- _Task to carry out_: Omit the pictures from the listing below and print every remaining entry verbatim.

- _Given data_:
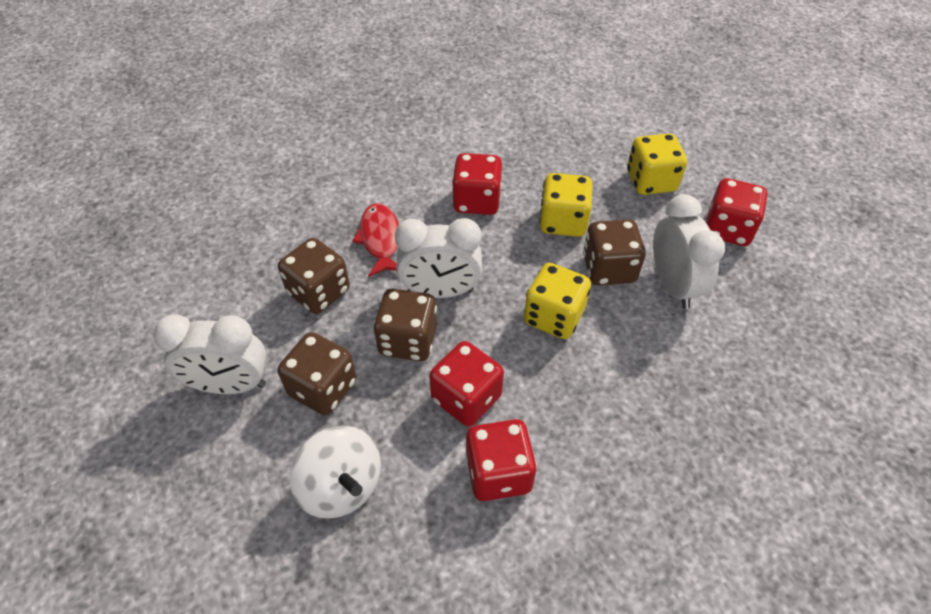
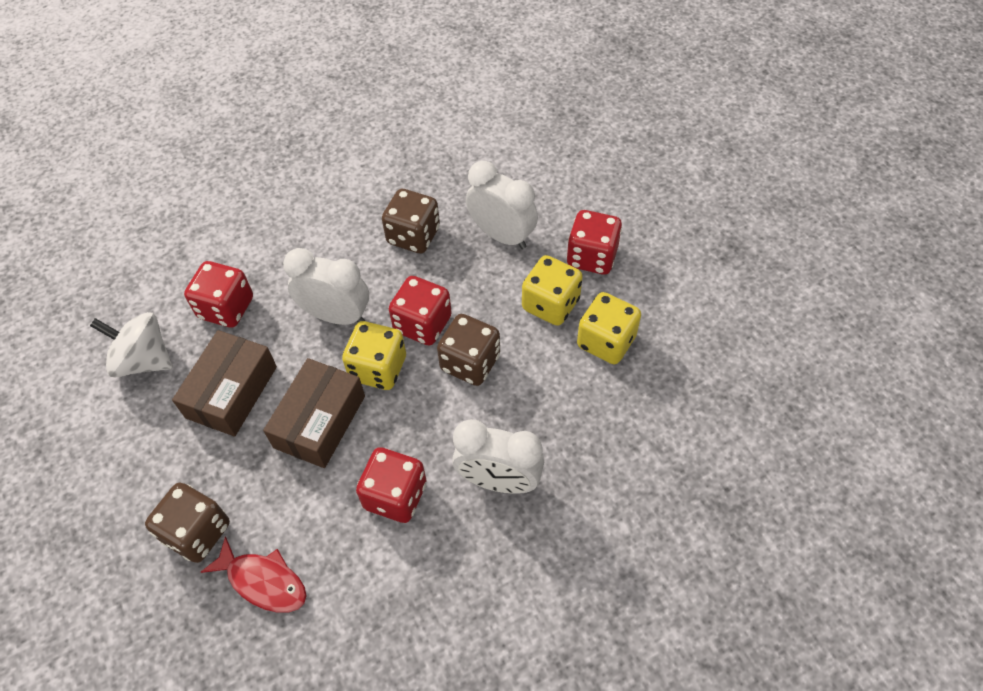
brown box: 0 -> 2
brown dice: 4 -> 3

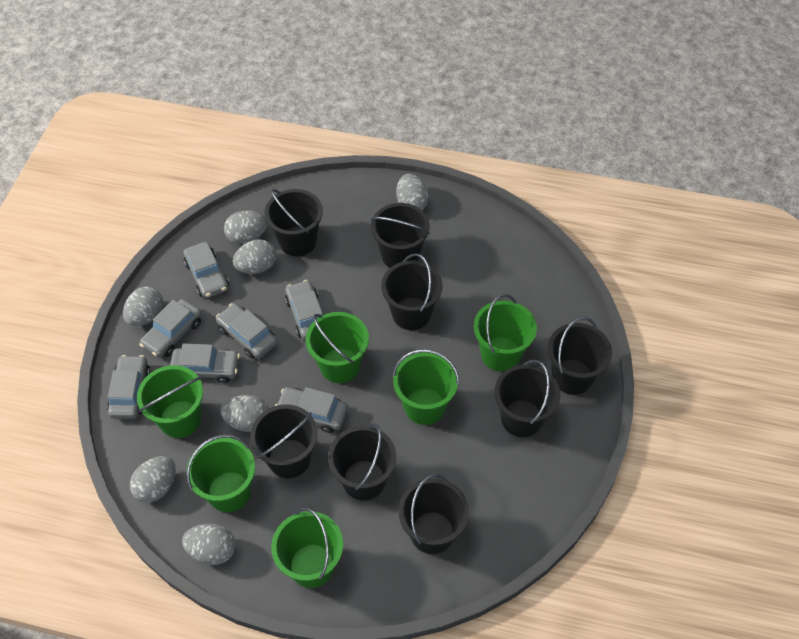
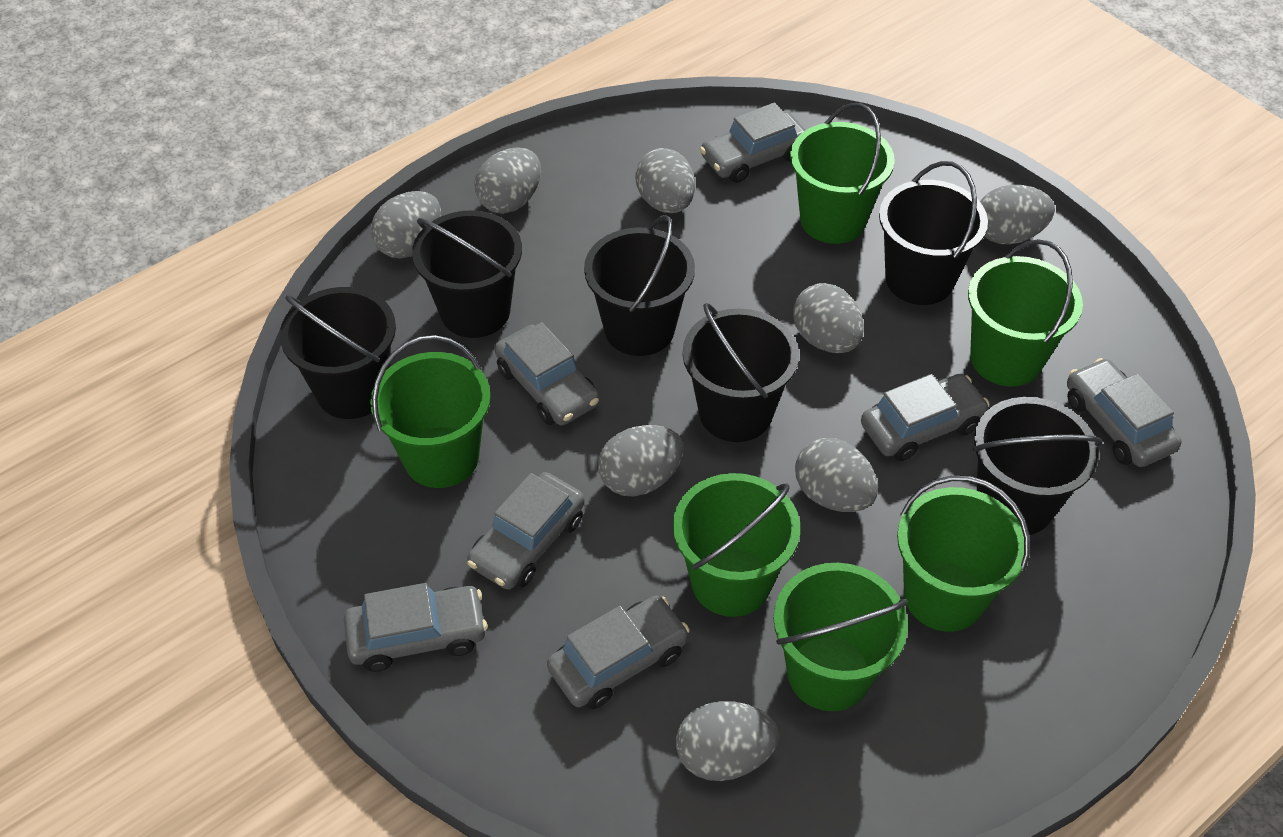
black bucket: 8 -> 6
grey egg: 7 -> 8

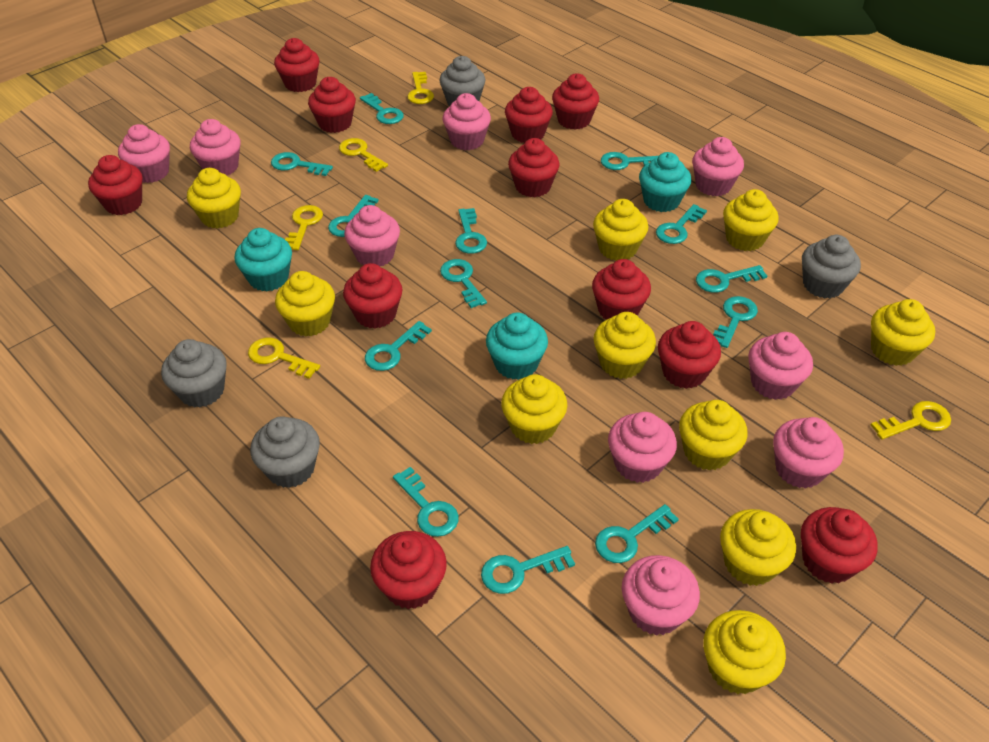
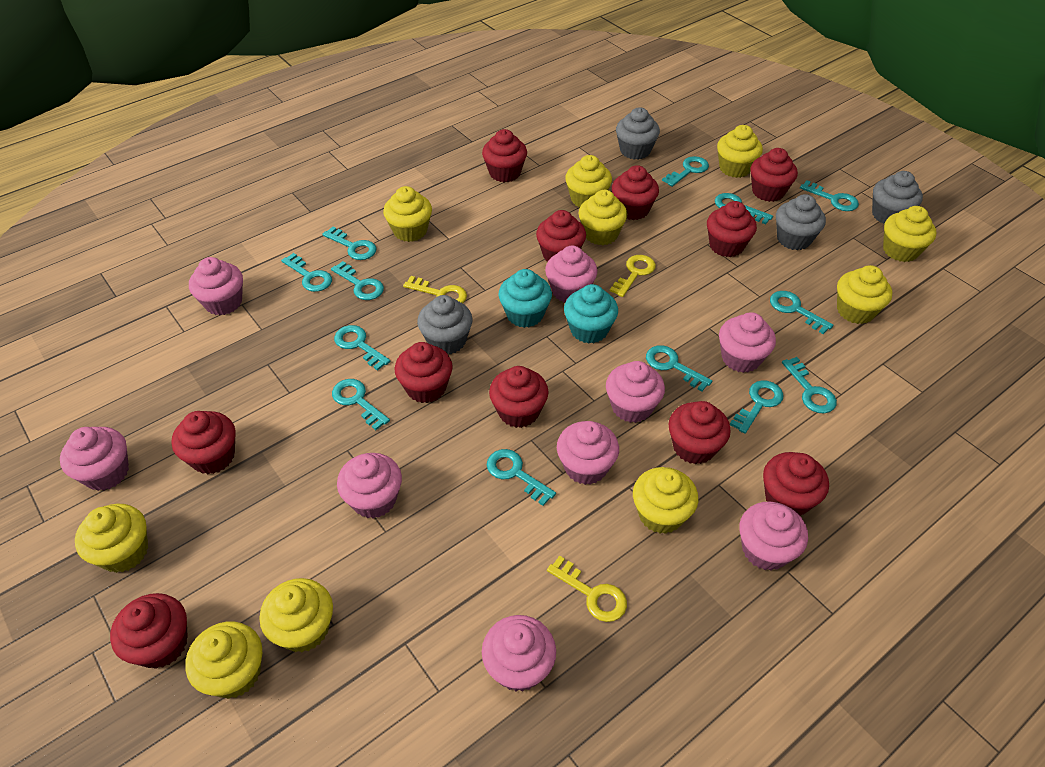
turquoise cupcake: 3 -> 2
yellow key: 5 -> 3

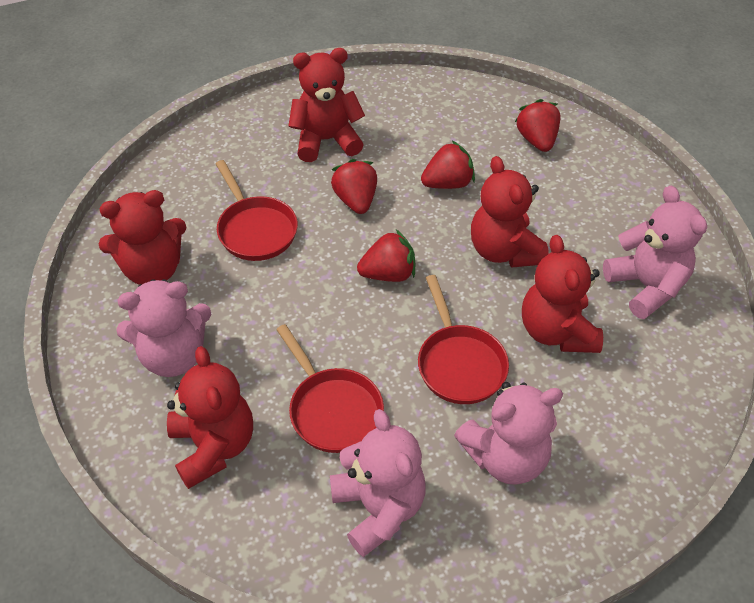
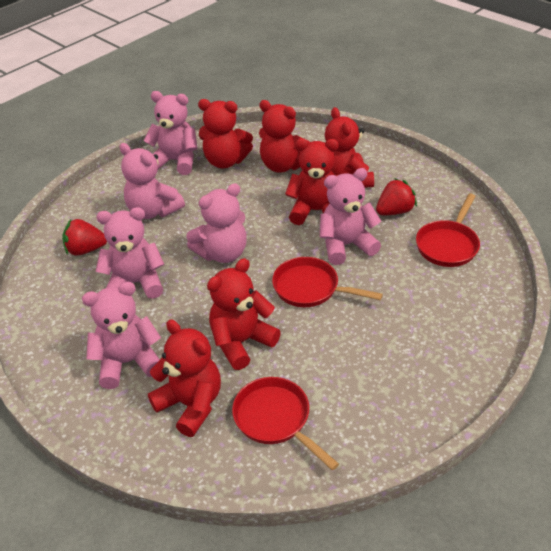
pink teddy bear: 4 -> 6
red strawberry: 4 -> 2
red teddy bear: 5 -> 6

- _Output of the task_:
brown box: 0 -> 2
brown dice: 4 -> 3

black bucket: 8 -> 6
grey egg: 7 -> 8

turquoise cupcake: 3 -> 2
yellow key: 5 -> 3

pink teddy bear: 4 -> 6
red strawberry: 4 -> 2
red teddy bear: 5 -> 6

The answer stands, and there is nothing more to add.